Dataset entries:
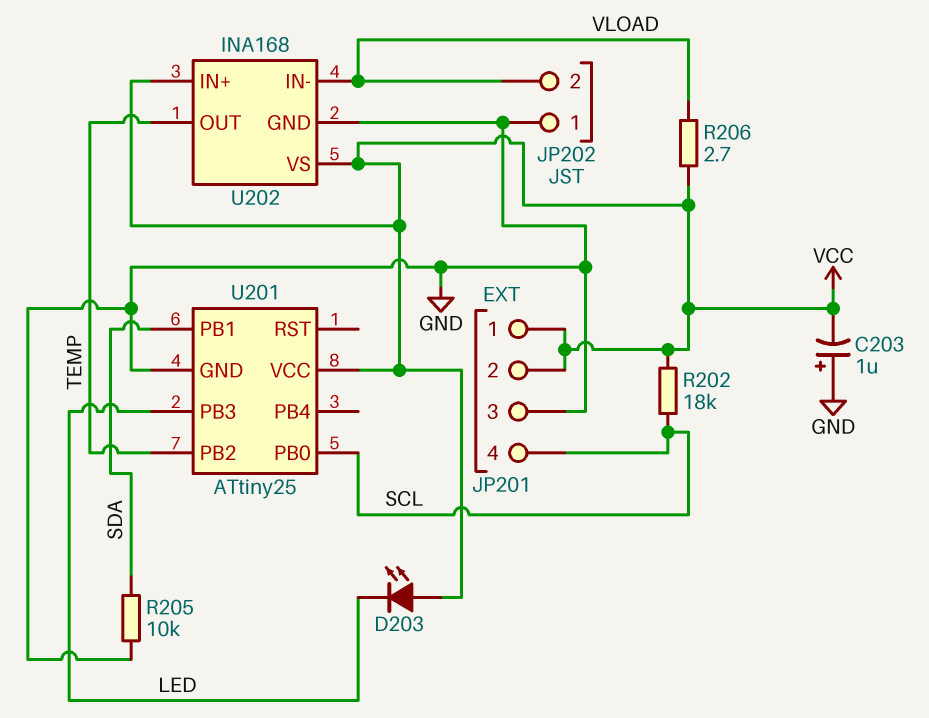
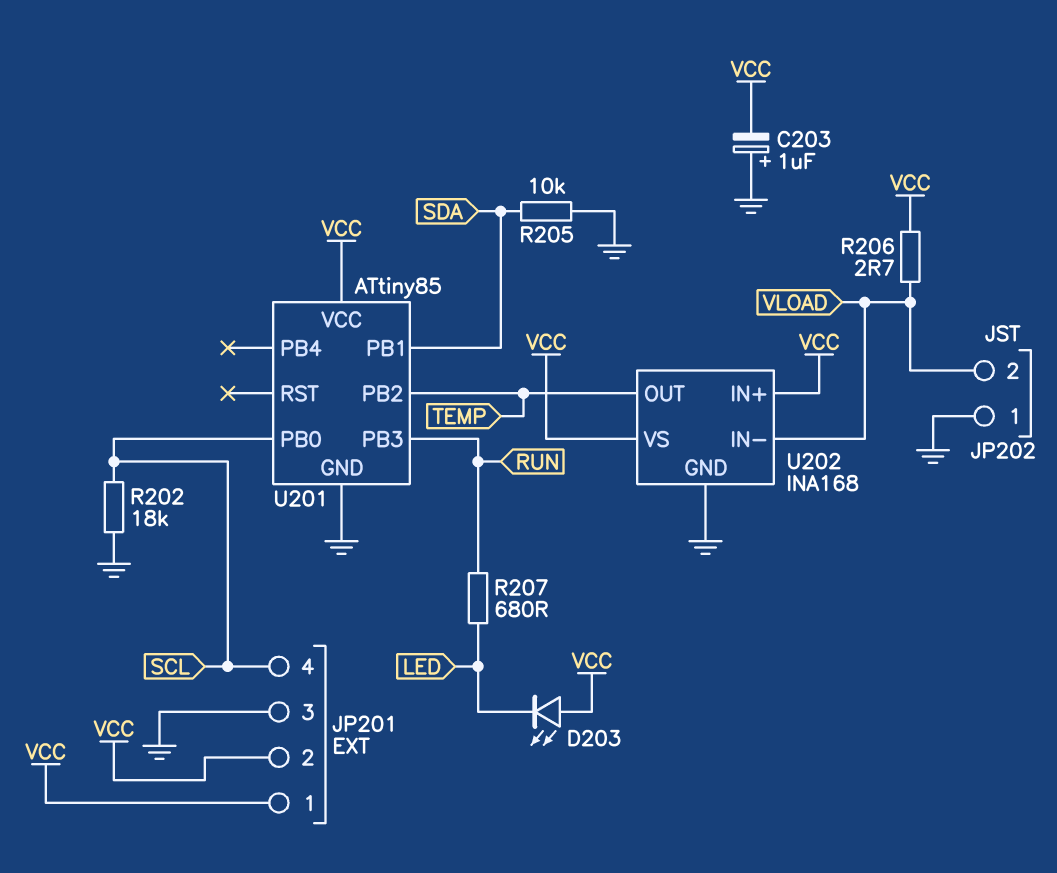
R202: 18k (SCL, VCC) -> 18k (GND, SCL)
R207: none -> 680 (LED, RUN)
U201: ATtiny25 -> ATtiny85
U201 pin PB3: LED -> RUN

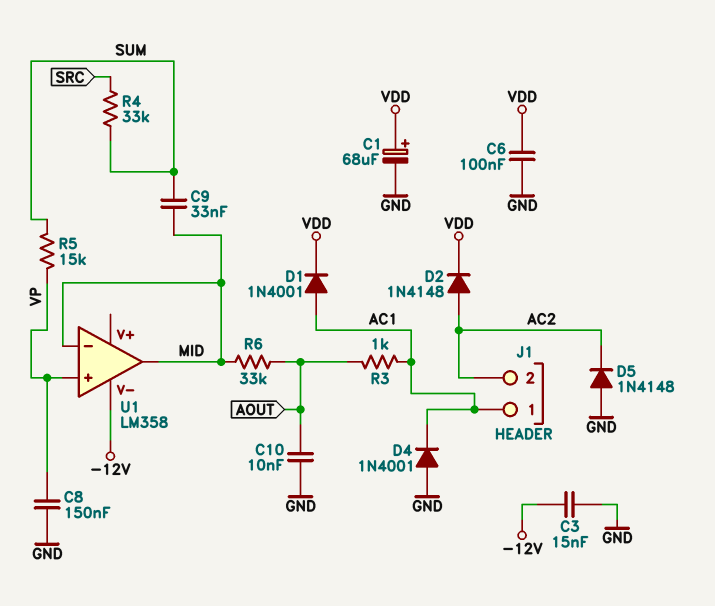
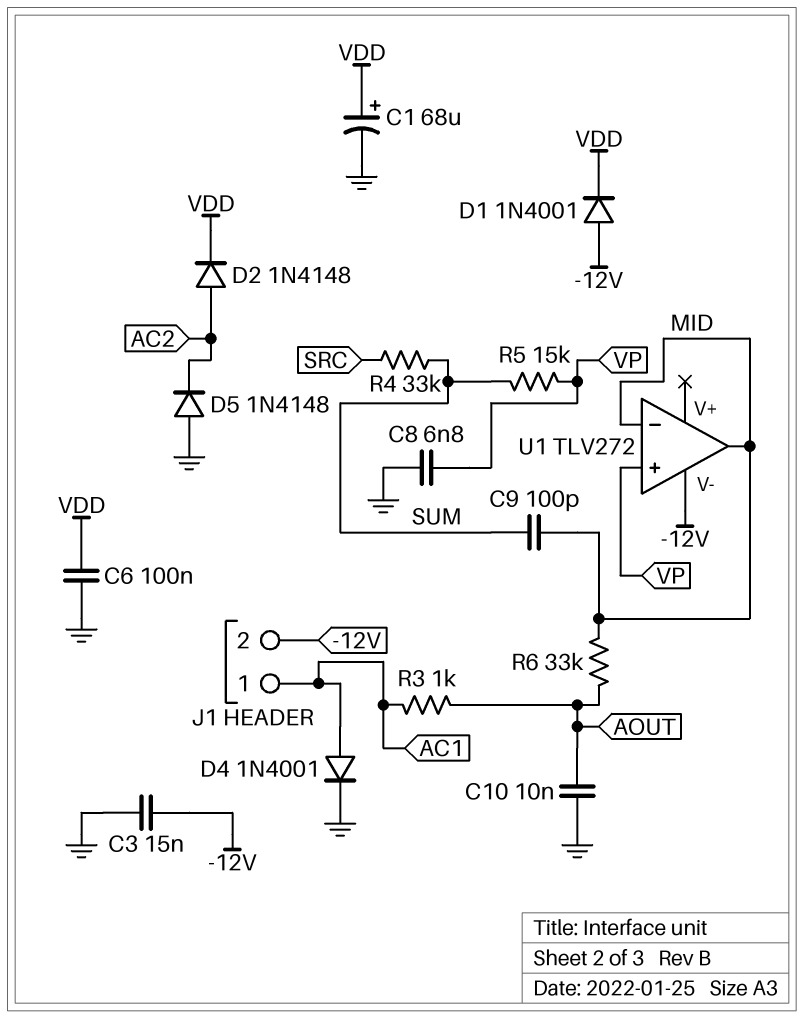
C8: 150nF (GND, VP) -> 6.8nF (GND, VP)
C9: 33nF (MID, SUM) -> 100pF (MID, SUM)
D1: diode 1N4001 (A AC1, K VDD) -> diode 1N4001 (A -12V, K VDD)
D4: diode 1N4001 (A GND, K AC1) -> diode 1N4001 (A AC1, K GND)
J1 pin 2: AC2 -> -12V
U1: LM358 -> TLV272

• _Aim of the task_: Copy, from the lines above, each one that holds "diode".

• _Solution_:
D1: diode 1N4001 (A AC1, K VDD) -> diode 1N4001 (A -12V, K VDD)
D4: diode 1N4001 (A GND, K AC1) -> diode 1N4001 (A AC1, K GND)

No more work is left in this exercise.